**Records from a data source**:
*** Begin section ***
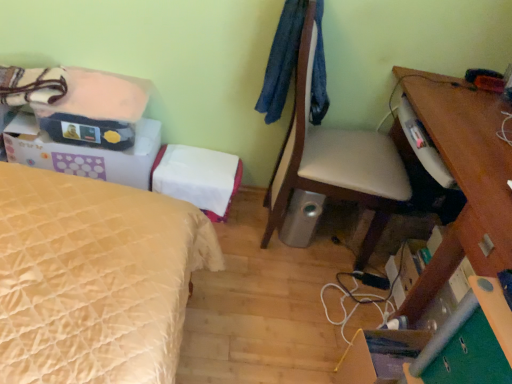
You are a GUI agent. You are given a task and a screenshot of the screen. Output one action in this format:
    pyautogui.click(x=<x>, y=<y>)
    Task: Click on the free point below white leather chair at center (from a real-world perspective)
    The image size is (512, 384).
    Given the screenshot: What is the action you would take?
    pyautogui.click(x=317, y=247)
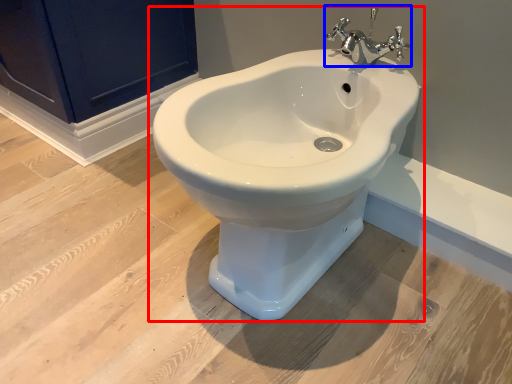
Question: Which point is closer to the camera, toilet (highlighted by a red box) or tap (highlighted by a blue box)?

Choices:
 (A) toilet
 (B) tap

Answer: (A)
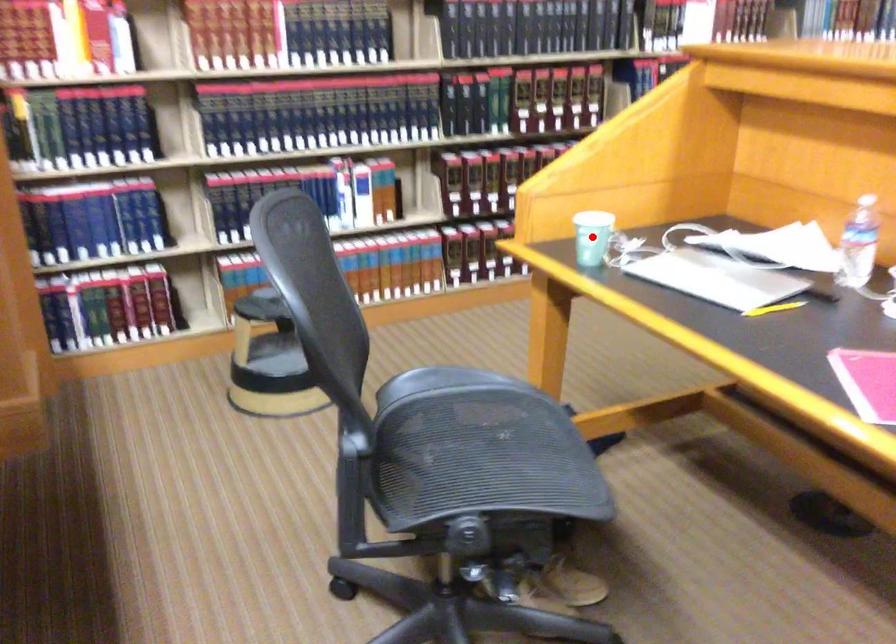
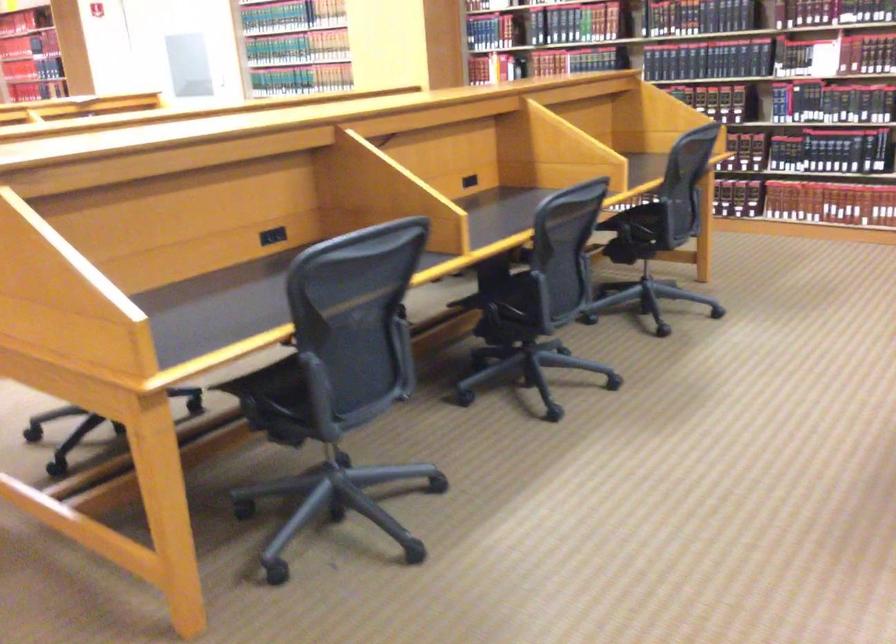
Question: I am providing you with two images of the same scene from different viewpoints. A red point is marked on the first image. Can you still see the location of the red point in image 2?

Choices:
 (A) Yes
 (B) No

Answer: (B)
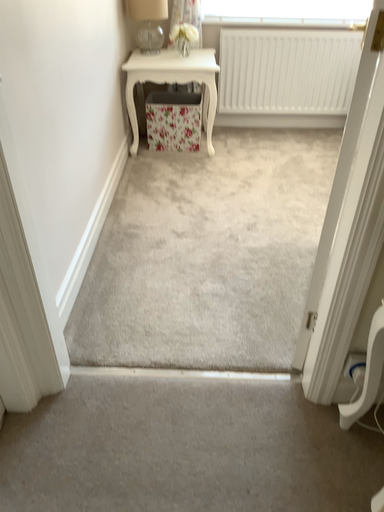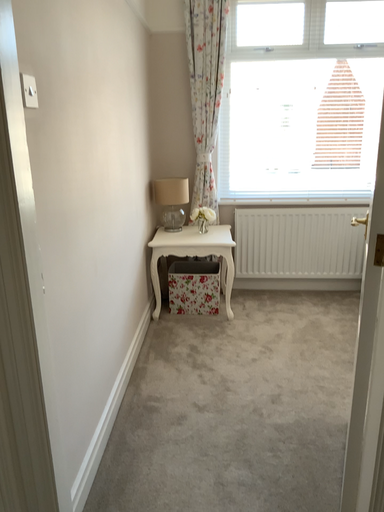
Question: How did the camera likely rotate when shooting the video?

Choices:
 (A) rotated downward
 (B) rotated upward

Answer: (B)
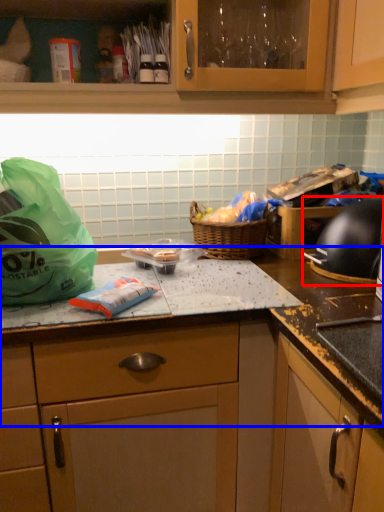
Question: Which object is closer to the camera taking this photo, gas stove (highlighted by a red box) or countertop (highlighted by a blue box)?

Choices:
 (A) gas stove
 (B) countertop

Answer: (B)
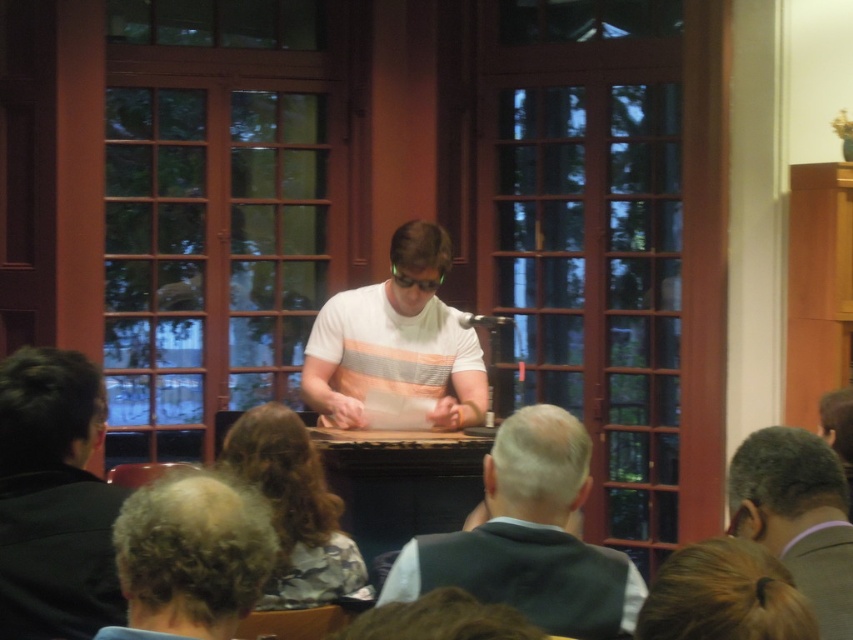
You are standing in the room where the person is demonstrating something at the table. You want to take a photo of the demonstration from a position that is exactly 5 meters away from the point where the demonstration is happening. Is the point at coordinates point (381, 316) the correct location to stand?

Yes, the point at coordinates point (381, 316) is the correct location because the distance from the viewer to this point is exactly 5.04 meters, which is just over 5 meters, so it meets the requirement.

You are organizing a photo shoot and need to place a small prop between the black leather jacket at left and the curly hair at lower left. Which object should the prop be placed closer to if you want it to appear balanced visually?

The prop should be placed closer to the curly hair at lower left because the black leather jacket at left has a larger size, so balancing the visual weight would require placing the prop nearer to the smaller object.

You are organizing a small event and need to determine seating arrangements based on the attendees in the image. The black leather jacket at left and the blonde hair at lower right are two attendees. Which attendee requires more space due to their clothing size?

The black leather jacket at left requires more space because it is larger in size than the blonde hair at lower right.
*** End section ***
**Problem requirements**:
Copy the lines of the material word for word, starting at the line that contains "You are organizing a small" and continuing through the end of the material.

**Expected answer**:
You are organizing a small event and need to determine seating arrangements based on the attendees in the image. The black leather jacket at left and the blonde hair at lower right are two attendees. Which attendee requires more space due to their clothing size?

The black leather jacket at left requires more space because it is larger in size than the blonde hair at lower right.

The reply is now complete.